▸ GEWÜNSCHTE AUSGABE
In wie vielen Zeilen der folgenden Einträge steht das Wort „statue“? Zählen Sie nach und nennen Sie nur die Zahl.

▸ VORLIEGENDE EINTRÄGE
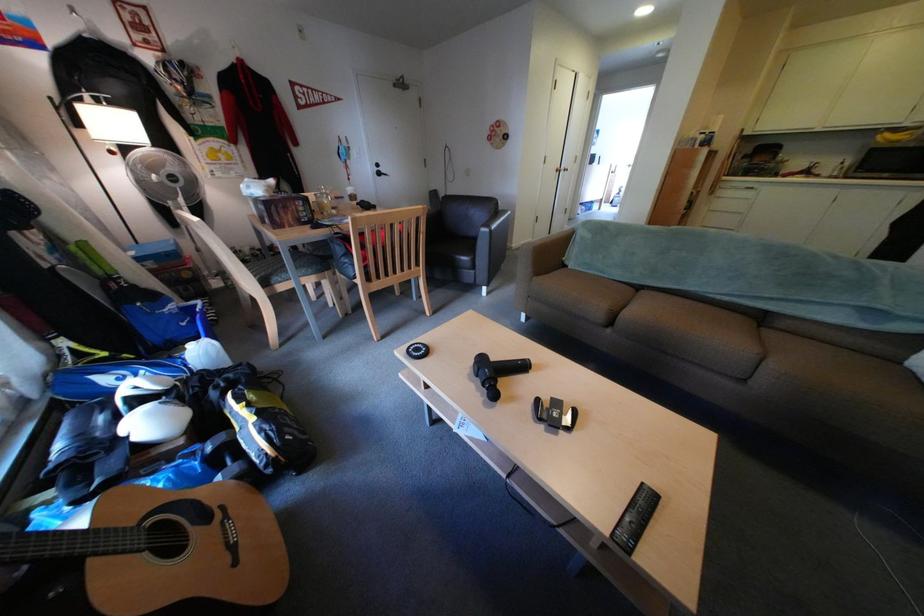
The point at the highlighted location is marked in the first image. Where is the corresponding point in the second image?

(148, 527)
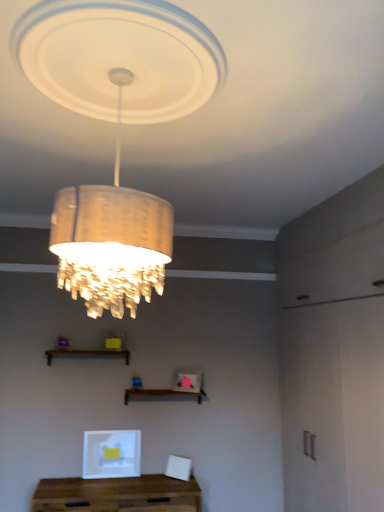
Question: Is wooden shelf at lower center, positioned as the 1th shelf in left-to-right order, beside wooden table at lower center?

Choices:
 (A) no
 (B) yes

Answer: (A)

Question: Is wooden shelf at lower center, the 2th shelf when ordered from bottom to top, smaller than wooden table at lower center?

Choices:
 (A) no
 (B) yes

Answer: (B)

Question: Does wooden shelf at lower center, the 2th shelf when ordered from bottom to top, have a lesser height compared to wooden table at lower center?

Choices:
 (A) yes
 (B) no

Answer: (A)

Question: Can you confirm if wooden shelf at lower center, acting as the 1th shelf starting from the top, is bigger than wooden table at lower center?

Choices:
 (A) yes
 (B) no

Answer: (B)

Question: From a real-world perspective, is wooden shelf at lower center, acting as the 1th shelf starting from the top, on wooden table at lower center?

Choices:
 (A) no
 (B) yes

Answer: (B)

Question: Is wooden shelf at lower center, acting as the 1th shelf starting from the top, behind wooden table at lower center?

Choices:
 (A) yes
 (B) no

Answer: (A)

Question: Is matte gold chandelier at upper center closer to the viewer compared to wooden shelf at lower center, the 2th shelf positioned from the right?

Choices:
 (A) yes
 (B) no

Answer: (A)

Question: Is matte gold chandelier at upper center looking in the opposite direction of wooden shelf at lower center, the 2th shelf positioned from the right?

Choices:
 (A) no
 (B) yes

Answer: (A)

Question: Considering the relative positions of matte gold chandelier at upper center and wooden shelf at lower center, the 2th shelf positioned from the right, in the image provided, is matte gold chandelier at upper center to the right of wooden shelf at lower center, the 2th shelf positioned from the right, from the viewer's perspective?

Choices:
 (A) no
 (B) yes

Answer: (B)

Question: Is matte gold chandelier at upper center further to the viewer compared to wooden shelf at lower center, the 2th shelf positioned from the right?

Choices:
 (A) yes
 (B) no

Answer: (B)

Question: Is matte gold chandelier at upper center at the left side of wooden shelf at lower center, the 2th shelf positioned from the right?

Choices:
 (A) no
 (B) yes

Answer: (A)

Question: Can you confirm if matte gold chandelier at upper center is thinner than wooden shelf at lower center, acting as the 1th shelf starting from the top?

Choices:
 (A) yes
 (B) no

Answer: (B)

Question: Considering the relative positions of brown wooden shelf at center, marked as the 2th shelf in a top-to-bottom arrangement, and wooden shelf at lower center, the 2th shelf positioned from the right, in the image provided, is brown wooden shelf at center, marked as the 2th shelf in a top-to-bottom arrangement, behind wooden shelf at lower center, the 2th shelf positioned from the right,?

Choices:
 (A) yes
 (B) no

Answer: (A)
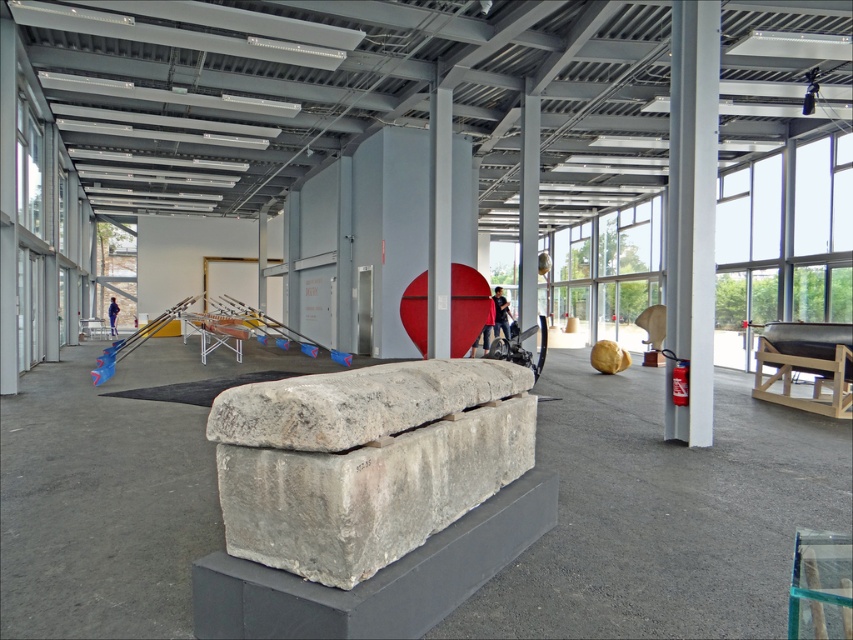
Question: Does black fabric person at center come in front of blue fabric person at center?

Choices:
 (A) no
 (B) yes

Answer: (B)

Question: Is black fabric person at center positioned before blue fabric person at center?

Choices:
 (A) no
 (B) yes

Answer: (B)

Question: Does black fabric person at center lie behind blue fabric person at center?

Choices:
 (A) no
 (B) yes

Answer: (A)

Question: Which of the following is the farthest from the observer?

Choices:
 (A) (109, 317)
 (B) (502, 310)

Answer: (A)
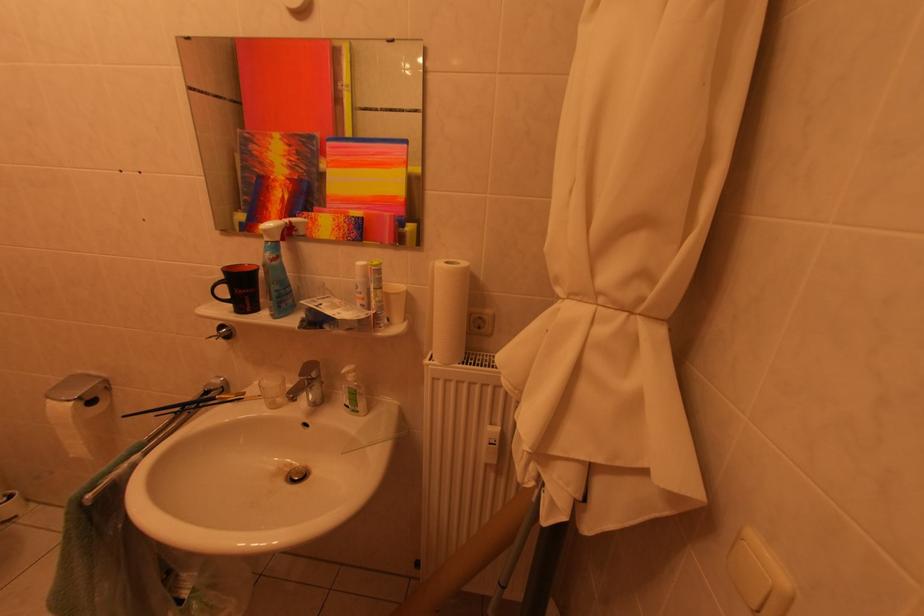
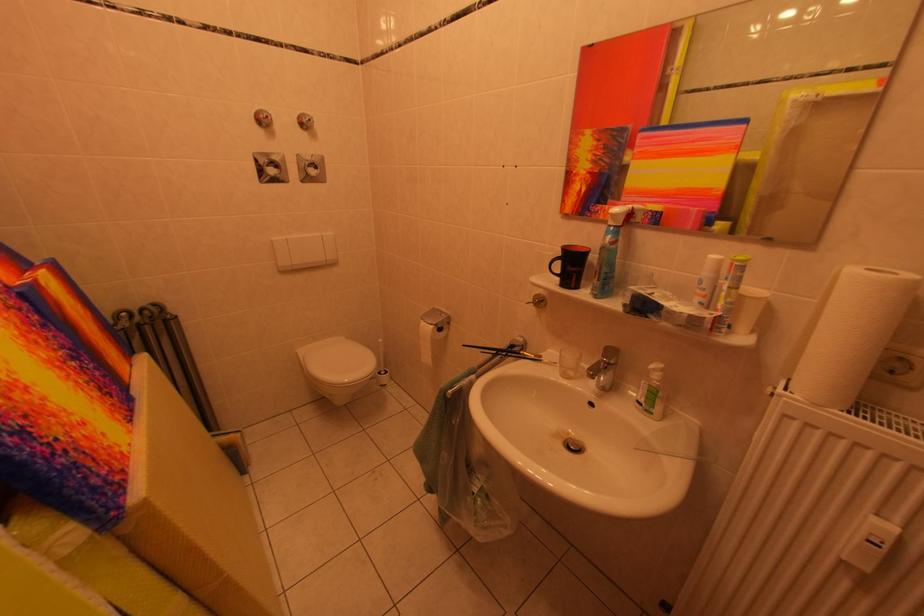
In the second image, find the point that corresponds to (x=268, y=400) in the first image.

(563, 367)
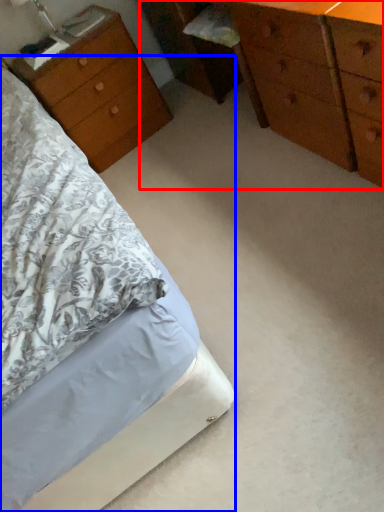
Question: Among these objects, which one is farthest to the camera, chest of drawers (highlighted by a red box) or bed (highlighted by a blue box)?

Choices:
 (A) chest of drawers
 (B) bed

Answer: (A)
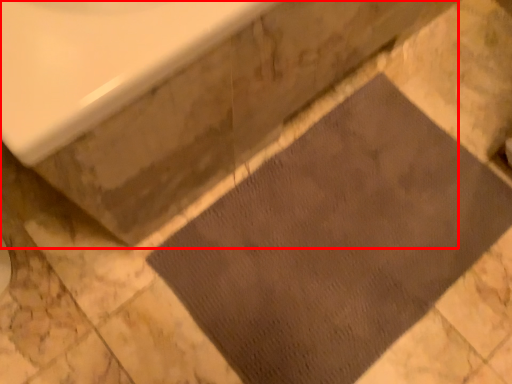
Question: Where is bath (annotated by the red box) located in relation to doormat in the image?

Choices:
 (A) left
 (B) right

Answer: (A)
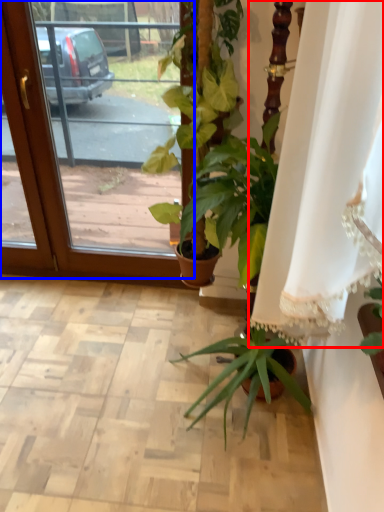
Question: Which object is closer to the camera taking this photo, curtain (highlighted by a red box) or screen door (highlighted by a blue box)?

Choices:
 (A) curtain
 (B) screen door

Answer: (A)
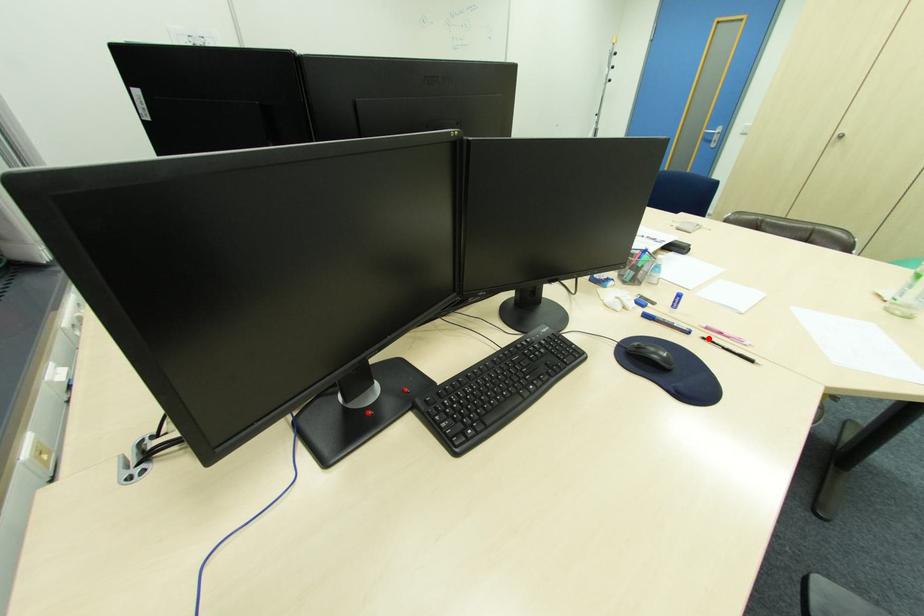
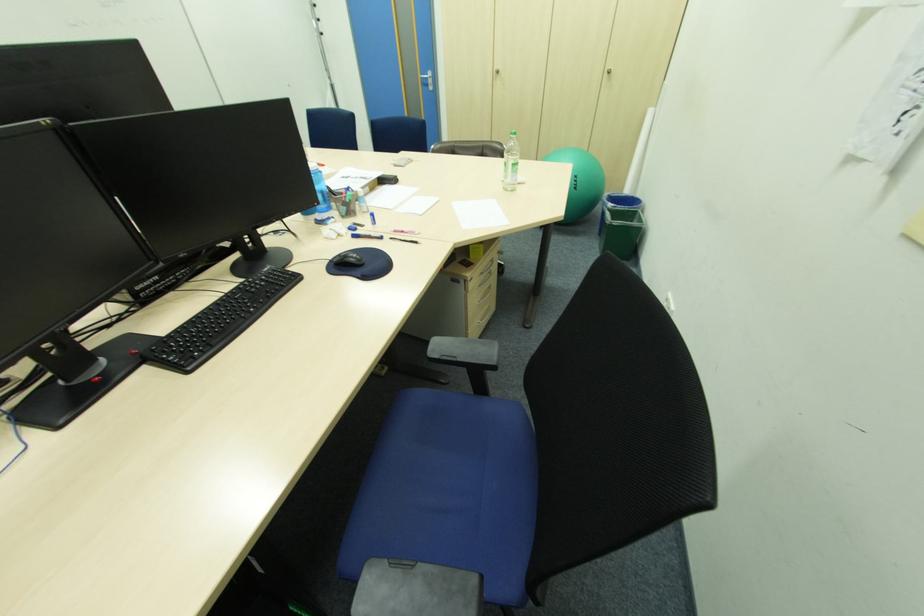
Find the pixel in the second image that matches the highlighted location in the first image.

(396, 238)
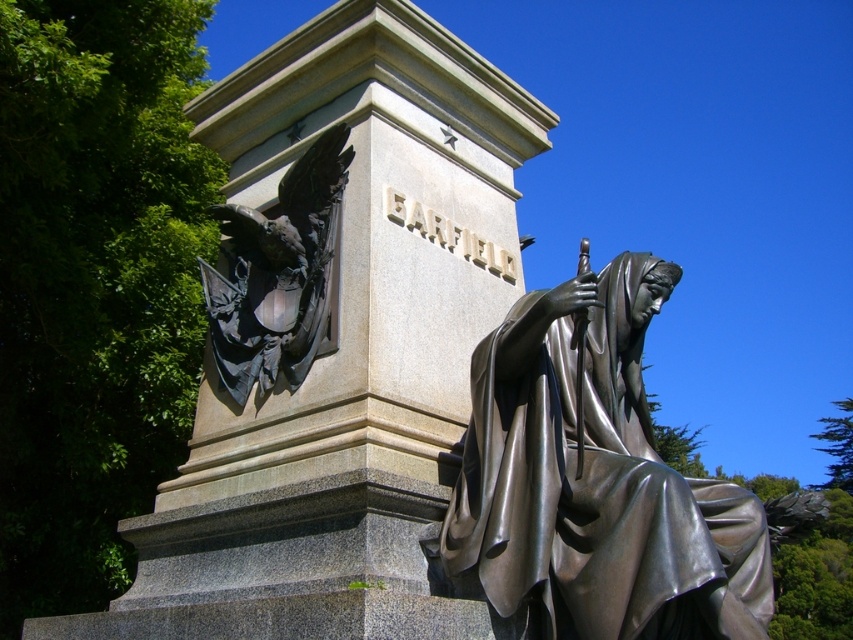
Is bronze statue at center above polished bronze eagle at left?

No.

How far apart are bronze statue at center and polished bronze eagle at left?

8.32 meters

Which is in front, point (509, 566) or point (206, 268)?

Point (509, 566) is in front.

This screenshot has height=640, width=853. In order to click on bronze statue at center in this screenshot , I will do point(596,481).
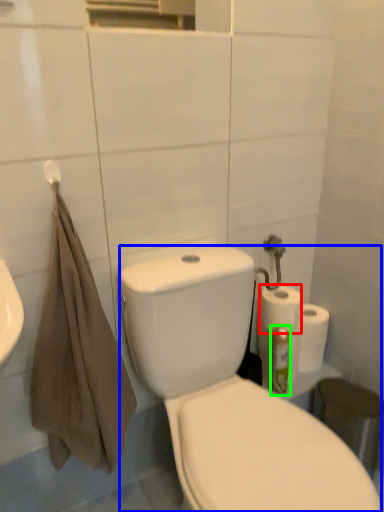
Question: Based on their relative distances, which object is nearer to paper towel (highlighted by a red box)? Choose from porcelain (highlighted by a blue box) and cleaning product (highlighted by a green box).

Choices:
 (A) porcelain
 (B) cleaning product

Answer: (B)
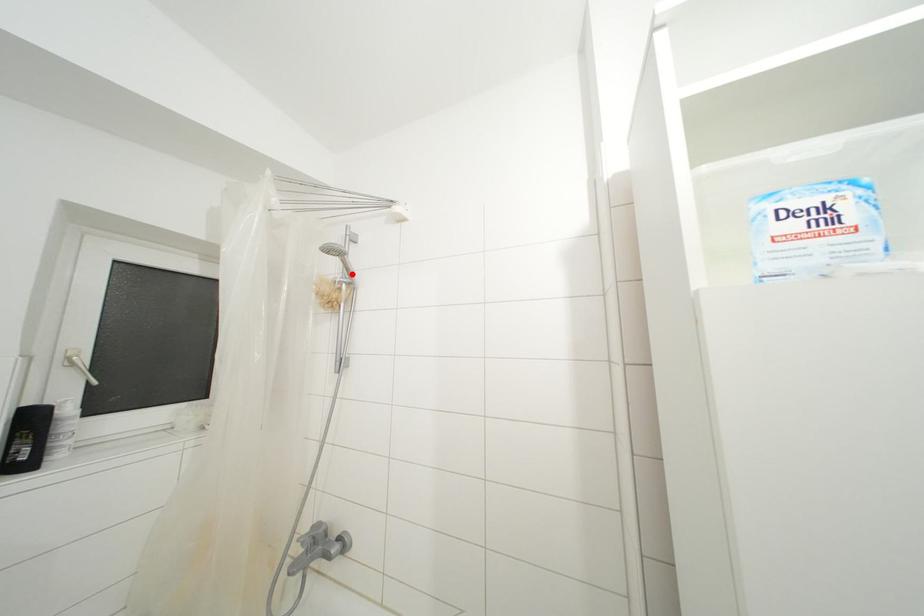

▸ ERWARTETE ANTWORT
3